## Records provided
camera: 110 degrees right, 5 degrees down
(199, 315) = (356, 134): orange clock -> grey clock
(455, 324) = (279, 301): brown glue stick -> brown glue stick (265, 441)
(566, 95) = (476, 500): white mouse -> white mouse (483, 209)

* * *

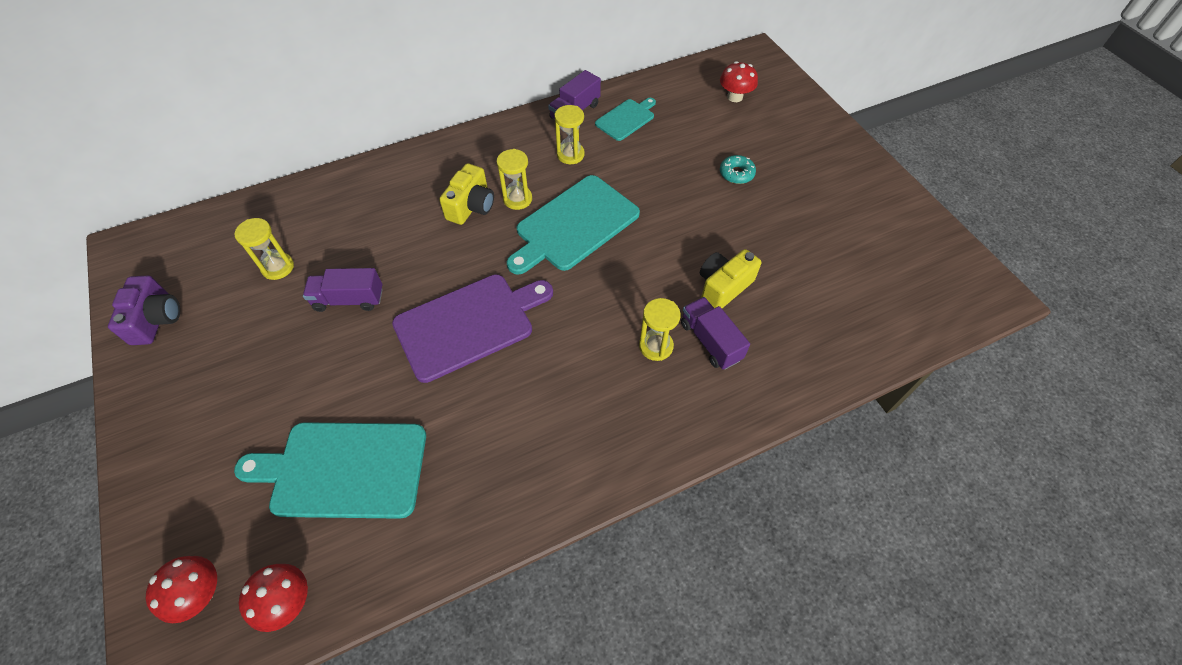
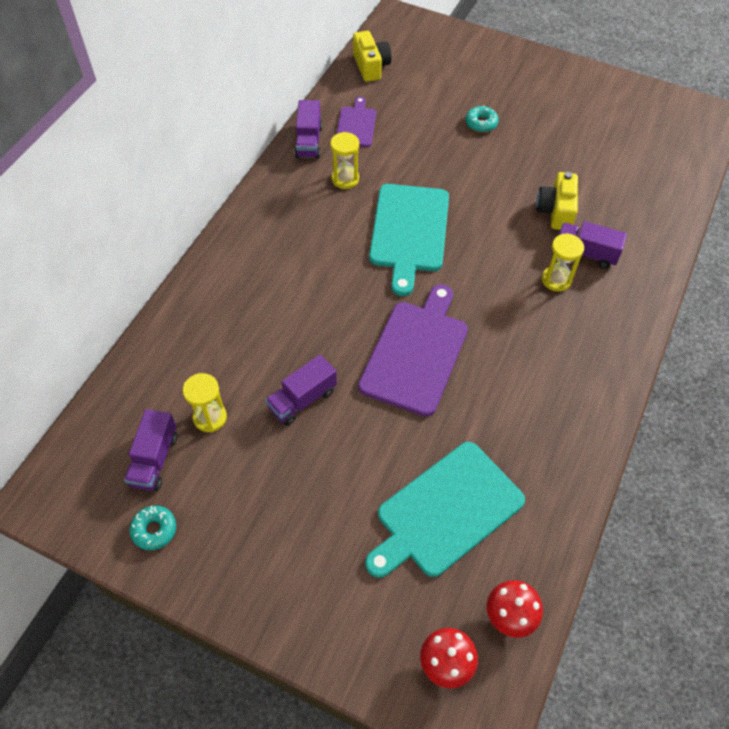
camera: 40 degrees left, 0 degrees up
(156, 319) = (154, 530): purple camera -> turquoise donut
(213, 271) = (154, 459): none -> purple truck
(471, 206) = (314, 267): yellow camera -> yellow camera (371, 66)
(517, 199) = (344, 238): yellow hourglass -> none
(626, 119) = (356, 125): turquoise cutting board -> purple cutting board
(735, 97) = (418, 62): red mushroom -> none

...

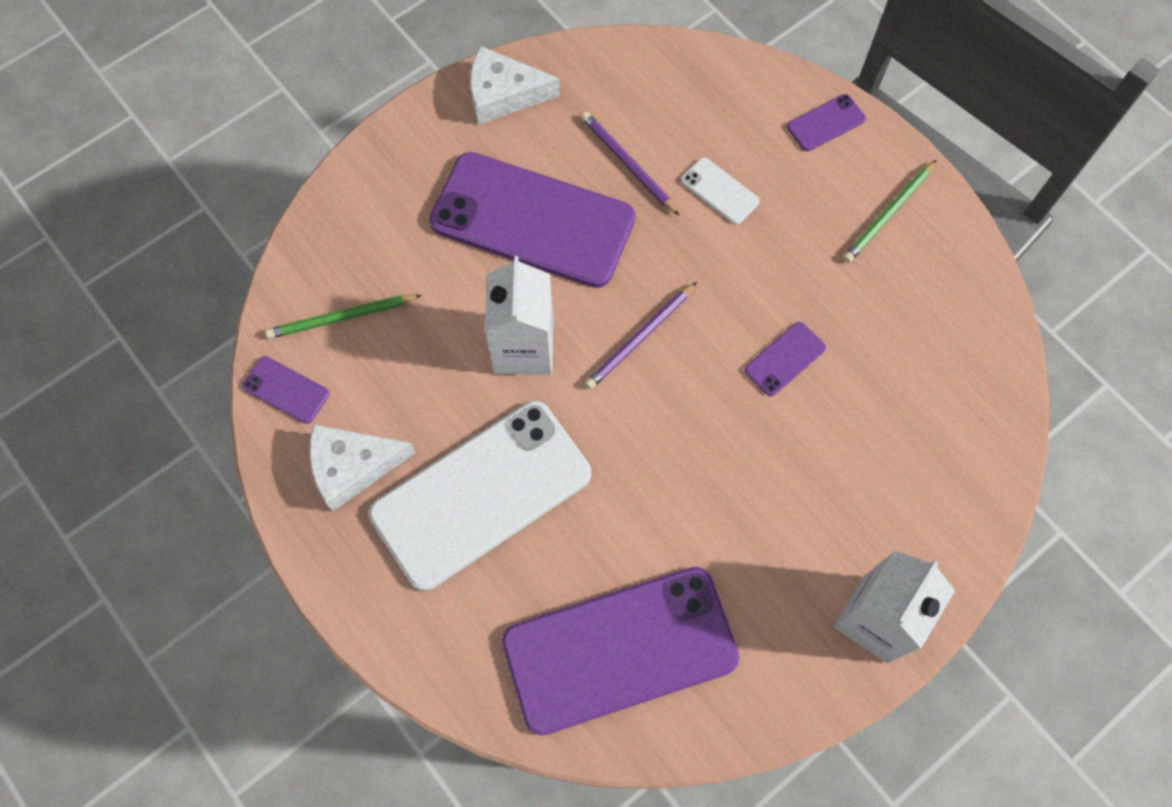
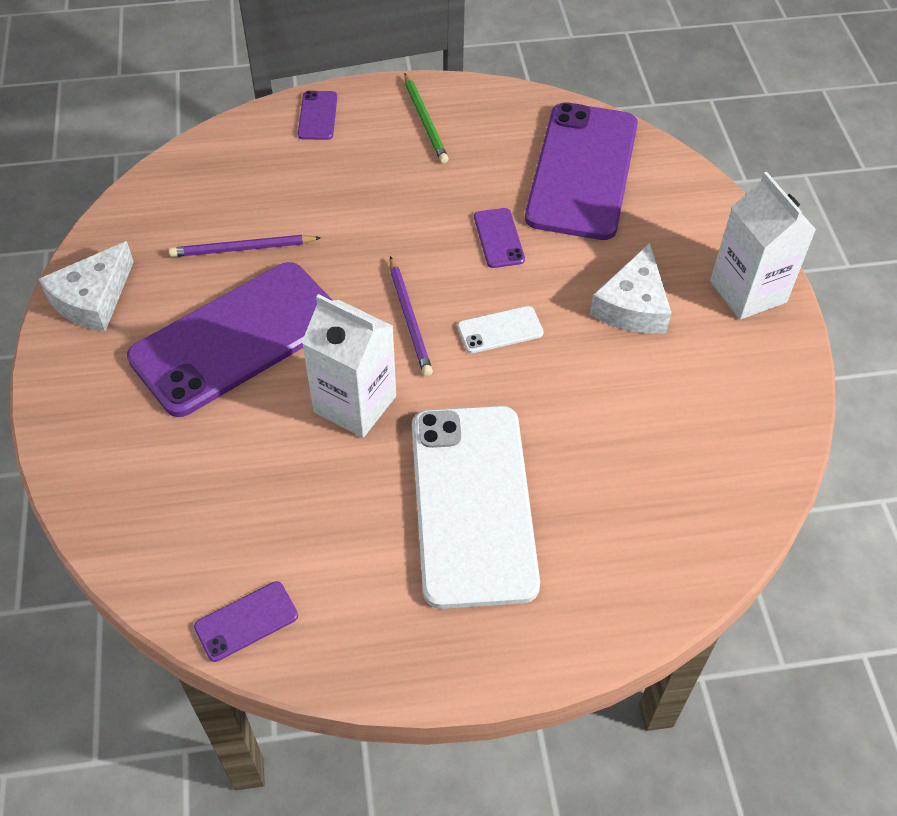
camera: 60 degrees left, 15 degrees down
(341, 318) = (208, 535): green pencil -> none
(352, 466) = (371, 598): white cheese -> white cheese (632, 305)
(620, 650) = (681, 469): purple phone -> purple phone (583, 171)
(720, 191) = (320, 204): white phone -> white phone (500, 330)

## Exercise
All lines in the data above from the one with "(341, 318) = (208, 535): green pencil -> none" through the one with "(720, 191) = (320, 204): white" must be repeated exactly, and no others.

## Your solution
(341, 318) = (208, 535): green pencil -> none
(352, 466) = (371, 598): white cheese -> white cheese (632, 305)
(620, 650) = (681, 469): purple phone -> purple phone (583, 171)
(720, 191) = (320, 204): white phone -> white phone (500, 330)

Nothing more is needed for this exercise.